**Task brief**.
No image is to be carried over; reproduce the rest of the listing word for word.

**Source material**.
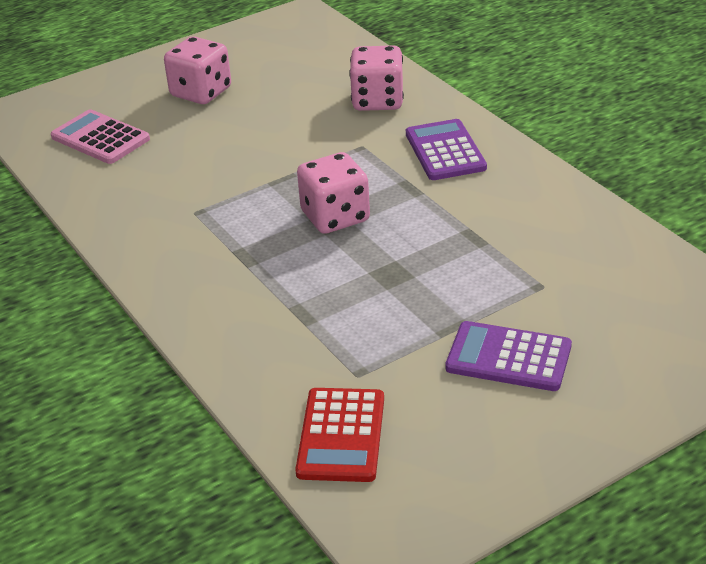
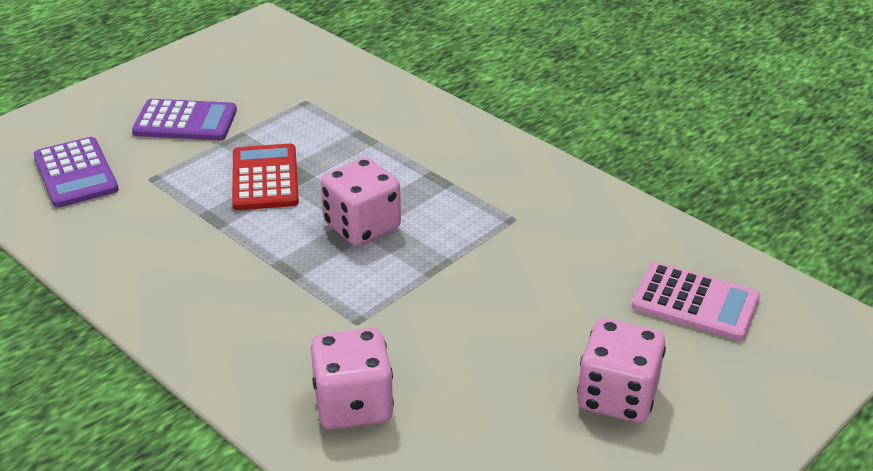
camera: 165 degrees right, 0 degrees up
(341, 435) = (309, 66): red calculator -> red calculator (265, 178)
(445, 151) = (250, 324): purple calculator -> purple calculator (76, 173)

**Written response**.
camera: 165 degrees right, 0 degrees up
(341, 435) = (309, 66): red calculator -> red calculator (265, 178)
(445, 151) = (250, 324): purple calculator -> purple calculator (76, 173)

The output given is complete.